### Exercise prompt
Retype every entry exactly, down to the last character.

········

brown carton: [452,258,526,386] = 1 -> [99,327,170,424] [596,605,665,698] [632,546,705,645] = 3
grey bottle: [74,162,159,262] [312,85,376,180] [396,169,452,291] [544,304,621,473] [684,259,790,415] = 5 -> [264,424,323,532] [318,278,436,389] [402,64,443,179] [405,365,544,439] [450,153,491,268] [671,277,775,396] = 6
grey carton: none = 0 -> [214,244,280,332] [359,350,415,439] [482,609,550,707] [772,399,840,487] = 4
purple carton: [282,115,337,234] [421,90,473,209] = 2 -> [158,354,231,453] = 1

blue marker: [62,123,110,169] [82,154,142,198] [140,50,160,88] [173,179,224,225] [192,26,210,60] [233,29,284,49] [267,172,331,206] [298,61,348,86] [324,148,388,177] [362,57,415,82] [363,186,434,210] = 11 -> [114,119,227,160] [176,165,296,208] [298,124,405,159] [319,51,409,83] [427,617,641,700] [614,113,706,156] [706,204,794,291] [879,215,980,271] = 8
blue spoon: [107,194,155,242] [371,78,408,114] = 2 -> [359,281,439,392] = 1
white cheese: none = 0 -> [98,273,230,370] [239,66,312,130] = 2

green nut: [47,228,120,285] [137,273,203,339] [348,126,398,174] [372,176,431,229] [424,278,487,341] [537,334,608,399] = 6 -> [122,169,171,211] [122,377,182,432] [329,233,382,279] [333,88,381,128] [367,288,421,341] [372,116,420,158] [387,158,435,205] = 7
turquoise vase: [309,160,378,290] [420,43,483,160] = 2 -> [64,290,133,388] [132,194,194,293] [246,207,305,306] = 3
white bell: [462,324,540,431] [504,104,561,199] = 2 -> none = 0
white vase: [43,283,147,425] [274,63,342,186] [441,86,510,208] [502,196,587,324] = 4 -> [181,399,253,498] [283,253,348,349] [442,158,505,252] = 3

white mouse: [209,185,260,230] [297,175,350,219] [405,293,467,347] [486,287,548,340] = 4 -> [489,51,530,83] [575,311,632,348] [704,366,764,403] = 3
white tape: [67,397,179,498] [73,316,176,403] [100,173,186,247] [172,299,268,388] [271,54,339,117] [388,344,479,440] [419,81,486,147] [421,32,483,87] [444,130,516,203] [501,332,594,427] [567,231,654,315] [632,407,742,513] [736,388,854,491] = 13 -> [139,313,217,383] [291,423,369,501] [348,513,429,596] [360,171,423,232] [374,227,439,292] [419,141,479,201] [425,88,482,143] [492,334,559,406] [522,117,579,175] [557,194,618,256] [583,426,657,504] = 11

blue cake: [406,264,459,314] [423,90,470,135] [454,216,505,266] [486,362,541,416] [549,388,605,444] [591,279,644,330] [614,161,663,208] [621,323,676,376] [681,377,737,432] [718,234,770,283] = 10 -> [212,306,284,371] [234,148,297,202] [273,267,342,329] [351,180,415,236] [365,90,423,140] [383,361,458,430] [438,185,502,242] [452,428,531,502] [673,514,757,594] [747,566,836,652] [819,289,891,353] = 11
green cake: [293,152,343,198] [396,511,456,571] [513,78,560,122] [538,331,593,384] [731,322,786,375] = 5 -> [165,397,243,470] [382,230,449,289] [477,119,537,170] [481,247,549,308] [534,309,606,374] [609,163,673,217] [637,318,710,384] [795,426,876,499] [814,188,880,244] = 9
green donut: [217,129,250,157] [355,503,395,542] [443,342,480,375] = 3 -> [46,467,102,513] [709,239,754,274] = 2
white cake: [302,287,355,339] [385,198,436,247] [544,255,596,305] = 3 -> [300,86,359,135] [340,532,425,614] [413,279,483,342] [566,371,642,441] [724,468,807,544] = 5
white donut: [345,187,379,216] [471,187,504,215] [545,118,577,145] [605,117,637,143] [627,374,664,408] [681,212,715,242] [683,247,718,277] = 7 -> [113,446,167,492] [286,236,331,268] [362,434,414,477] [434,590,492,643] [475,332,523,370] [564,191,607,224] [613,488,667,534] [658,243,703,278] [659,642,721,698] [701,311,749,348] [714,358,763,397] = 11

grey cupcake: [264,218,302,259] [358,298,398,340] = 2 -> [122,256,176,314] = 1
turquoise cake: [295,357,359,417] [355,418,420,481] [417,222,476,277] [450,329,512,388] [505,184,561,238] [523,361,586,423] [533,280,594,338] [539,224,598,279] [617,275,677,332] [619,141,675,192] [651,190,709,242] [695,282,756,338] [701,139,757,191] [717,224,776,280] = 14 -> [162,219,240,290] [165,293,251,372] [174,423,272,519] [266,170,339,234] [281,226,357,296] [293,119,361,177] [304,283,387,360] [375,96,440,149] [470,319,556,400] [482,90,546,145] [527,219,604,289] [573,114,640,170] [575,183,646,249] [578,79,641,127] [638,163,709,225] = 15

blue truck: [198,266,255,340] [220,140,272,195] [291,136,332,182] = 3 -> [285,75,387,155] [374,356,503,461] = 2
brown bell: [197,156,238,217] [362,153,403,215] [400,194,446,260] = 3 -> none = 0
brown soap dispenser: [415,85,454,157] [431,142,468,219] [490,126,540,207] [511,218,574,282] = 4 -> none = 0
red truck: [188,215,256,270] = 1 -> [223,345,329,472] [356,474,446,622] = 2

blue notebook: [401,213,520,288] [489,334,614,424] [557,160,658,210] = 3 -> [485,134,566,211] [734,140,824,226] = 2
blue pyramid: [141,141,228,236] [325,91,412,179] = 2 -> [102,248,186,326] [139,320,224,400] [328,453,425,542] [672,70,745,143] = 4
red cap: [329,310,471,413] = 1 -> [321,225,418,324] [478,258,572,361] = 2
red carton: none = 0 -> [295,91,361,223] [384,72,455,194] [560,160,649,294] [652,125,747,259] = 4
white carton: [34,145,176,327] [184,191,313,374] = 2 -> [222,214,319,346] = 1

········

### Task response
brown carton: [452,258,526,386] = 1 -> [99,327,170,424] [596,605,665,698] [632,546,705,645] = 3
grey bottle: [74,162,159,262] [312,85,376,180] [396,169,452,291] [544,304,621,473] [684,259,790,415] = 5 -> [264,424,323,532] [318,278,436,389] [402,64,443,179] [405,365,544,439] [450,153,491,268] [671,277,775,396] = 6
grey carton: none = 0 -> [214,244,280,332] [359,350,415,439] [482,609,550,707] [772,399,840,487] = 4
purple carton: [282,115,337,234] [421,90,473,209] = 2 -> [158,354,231,453] = 1

blue marker: [62,123,110,169] [82,154,142,198] [140,50,160,88] [173,179,224,225] [192,26,210,60] [233,29,284,49] [267,172,331,206] [298,61,348,86] [324,148,388,177] [362,57,415,82] [363,186,434,210] = 11 -> [114,119,227,160] [176,165,296,208] [298,124,405,159] [319,51,409,83] [427,617,641,700] [614,113,706,156] [706,204,794,291] [879,215,980,271] = 8
blue spoon: [107,194,155,242] [371,78,408,114] = 2 -> [359,281,439,392] = 1
white cheese: none = 0 -> [98,273,230,370] [239,66,312,130] = 2

green nut: [47,228,120,285] [137,273,203,339] [348,126,398,174] [372,176,431,229] [424,278,487,341] [537,334,608,399] = 6 -> [122,169,171,211] [122,377,182,432] [329,233,382,279] [333,88,381,128] [367,288,421,341] [372,116,420,158] [387,158,435,205] = 7
turquoise vase: [309,160,378,290] [420,43,483,160] = 2 -> [64,290,133,388] [132,194,194,293] [246,207,305,306] = 3
white bell: [462,324,540,431] [504,104,561,199] = 2 -> none = 0
white vase: [43,283,147,425] [274,63,342,186] [441,86,510,208] [502,196,587,324] = 4 -> [181,399,253,498] [283,253,348,349] [442,158,505,252] = 3

white mouse: [209,185,260,230] [297,175,350,219] [405,293,467,347] [486,287,548,340] = 4 -> [489,51,530,83] [575,311,632,348] [704,366,764,403] = 3
white tape: [67,397,179,498] [73,316,176,403] [100,173,186,247] [172,299,268,388] [271,54,339,117] [388,344,479,440] [419,81,486,147] [421,32,483,87] [444,130,516,203] [501,332,594,427] [567,231,654,315] [632,407,742,513] [736,388,854,491] = 13 -> [139,313,217,383] [291,423,369,501] [348,513,429,596] [360,171,423,232] [374,227,439,292] [419,141,479,201] [425,88,482,143] [492,334,559,406] [522,117,579,175] [557,194,618,256] [583,426,657,504] = 11

blue cake: [406,264,459,314] [423,90,470,135] [454,216,505,266] [486,362,541,416] [549,388,605,444] [591,279,644,330] [614,161,663,208] [621,323,676,376] [681,377,737,432] [718,234,770,283] = 10 -> [212,306,284,371] [234,148,297,202] [273,267,342,329] [351,180,415,236] [365,90,423,140] [383,361,458,430] [438,185,502,242] [452,428,531,502] [673,514,757,594] [747,566,836,652] [819,289,891,353] = 11
green cake: [293,152,343,198] [396,511,456,571] [513,78,560,122] [538,331,593,384] [731,322,786,375] = 5 -> [165,397,243,470] [382,230,449,289] [477,119,537,170] [481,247,549,308] [534,309,606,374] [609,163,673,217] [637,318,710,384] [795,426,876,499] [814,188,880,244] = 9
green donut: [217,129,250,157] [355,503,395,542] [443,342,480,375] = 3 -> [46,467,102,513] [709,239,754,274] = 2
white cake: [302,287,355,339] [385,198,436,247] [544,255,596,305] = 3 -> [300,86,359,135] [340,532,425,614] [413,279,483,342] [566,371,642,441] [724,468,807,544] = 5
white donut: [345,187,379,216] [471,187,504,215] [545,118,577,145] [605,117,637,143] [627,374,664,408] [681,212,715,242] [683,247,718,277] = 7 -> [113,446,167,492] [286,236,331,268] [362,434,414,477] [434,590,492,643] [475,332,523,370] [564,191,607,224] [613,488,667,534] [658,243,703,278] [659,642,721,698] [701,311,749,348] [714,358,763,397] = 11

grey cupcake: [264,218,302,259] [358,298,398,340] = 2 -> [122,256,176,314] = 1
turquoise cake: [295,357,359,417] [355,418,420,481] [417,222,476,277] [450,329,512,388] [505,184,561,238] [523,361,586,423] [533,280,594,338] [539,224,598,279] [617,275,677,332] [619,141,675,192] [651,190,709,242] [695,282,756,338] [701,139,757,191] [717,224,776,280] = 14 -> [162,219,240,290] [165,293,251,372] [174,423,272,519] [266,170,339,234] [281,226,357,296] [293,119,361,177] [304,283,387,360] [375,96,440,149] [470,319,556,400] [482,90,546,145] [527,219,604,289] [573,114,640,170] [575,183,646,249] [578,79,641,127] [638,163,709,225] = 15

blue truck: [198,266,255,340] [220,140,272,195] [291,136,332,182] = 3 -> [285,75,387,155] [374,356,503,461] = 2
brown bell: [197,156,238,217] [362,153,403,215] [400,194,446,260] = 3 -> none = 0
brown soap dispenser: [415,85,454,157] [431,142,468,219] [490,126,540,207] [511,218,574,282] = 4 -> none = 0
red truck: [188,215,256,270] = 1 -> [223,345,329,472] [356,474,446,622] = 2

blue notebook: [401,213,520,288] [489,334,614,424] [557,160,658,210] = 3 -> [485,134,566,211] [734,140,824,226] = 2
blue pyramid: [141,141,228,236] [325,91,412,179] = 2 -> [102,248,186,326] [139,320,224,400] [328,453,425,542] [672,70,745,143] = 4
red cap: [329,310,471,413] = 1 -> [321,225,418,324] [478,258,572,361] = 2
red carton: none = 0 -> [295,91,361,223] [384,72,455,194] [560,160,649,294] [652,125,747,259] = 4
white carton: [34,145,176,327] [184,191,313,374] = 2 -> [222,214,319,346] = 1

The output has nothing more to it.